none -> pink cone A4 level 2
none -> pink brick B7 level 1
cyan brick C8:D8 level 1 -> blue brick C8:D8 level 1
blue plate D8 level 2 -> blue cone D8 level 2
# # #
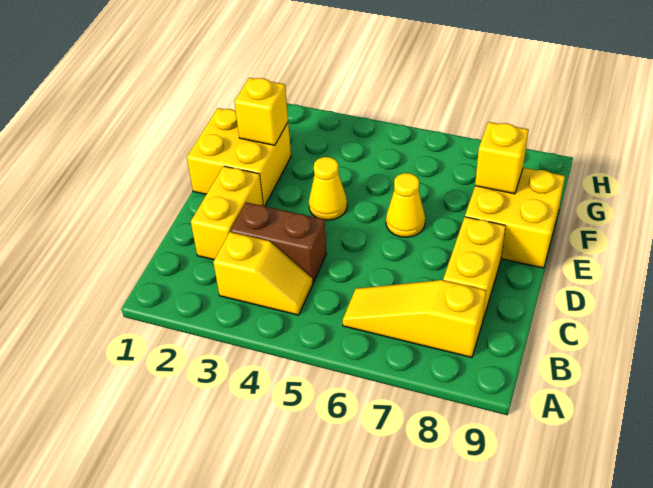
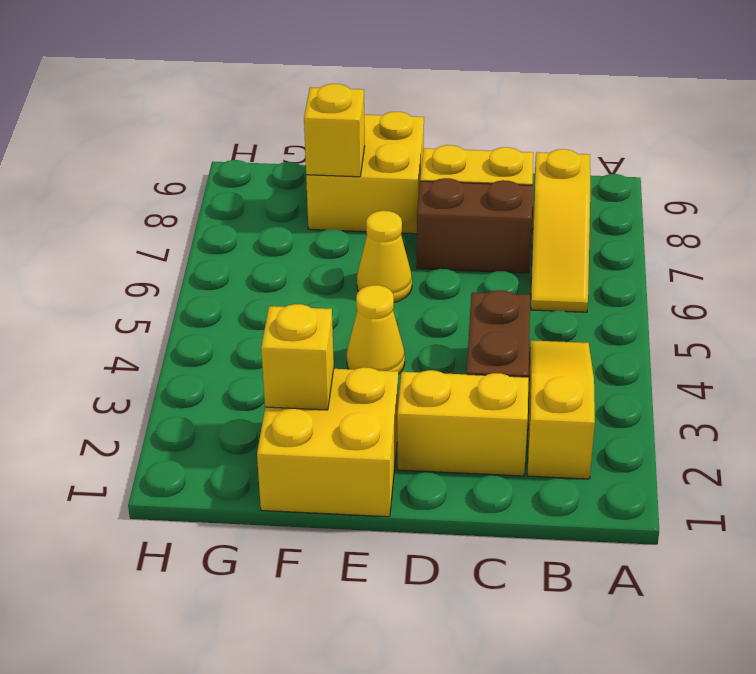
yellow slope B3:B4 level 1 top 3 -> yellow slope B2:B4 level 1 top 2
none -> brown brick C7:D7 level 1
# # #
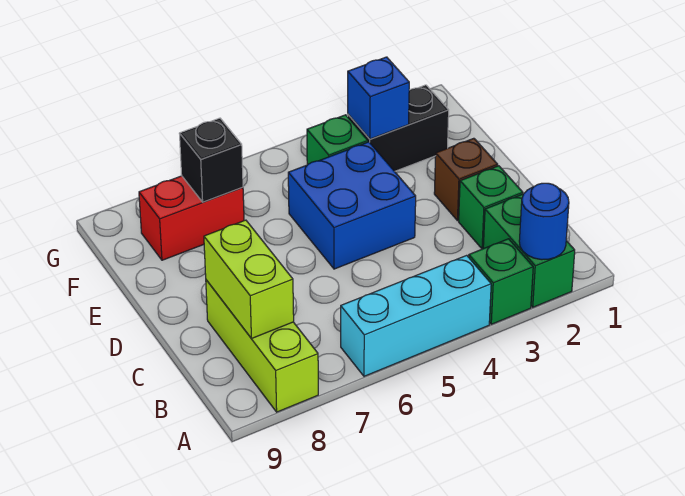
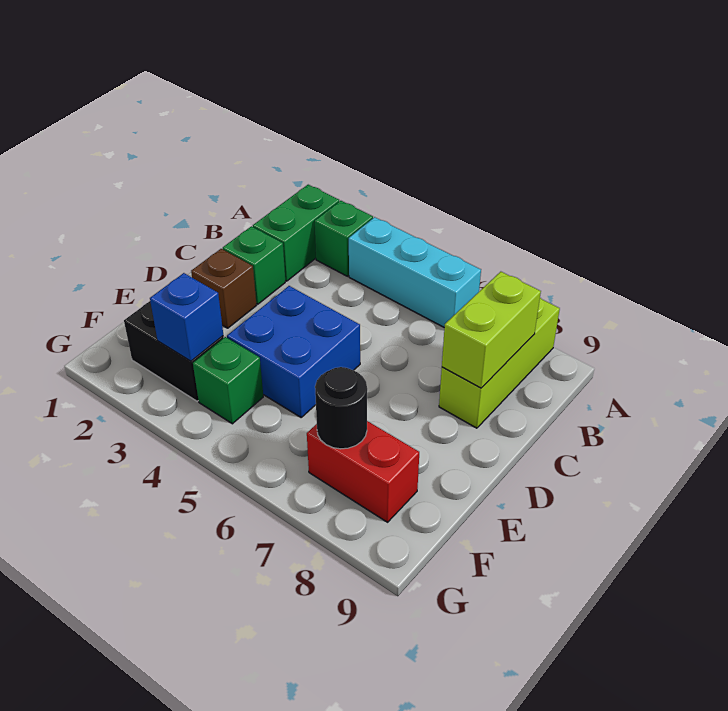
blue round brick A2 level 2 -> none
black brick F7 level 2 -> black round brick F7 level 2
# # #
> **Your goal**
Filter the entries above down to the lines that contain "cone".

> **Expected answer**
none -> pink cone A4 level 2
blue plate D8 level 2 -> blue cone D8 level 2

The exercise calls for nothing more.